AVAILABLE DATA:

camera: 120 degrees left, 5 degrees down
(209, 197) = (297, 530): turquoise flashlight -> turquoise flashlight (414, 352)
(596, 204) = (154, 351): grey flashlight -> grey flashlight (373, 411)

TASK DETAILS:
Would you please return all lines of the data that include the word "flashlight"?

ANSWER SPACE:
(209, 197) = (297, 530): turquoise flashlight -> turquoise flashlight (414, 352)
(596, 204) = (154, 351): grey flashlight -> grey flashlight (373, 411)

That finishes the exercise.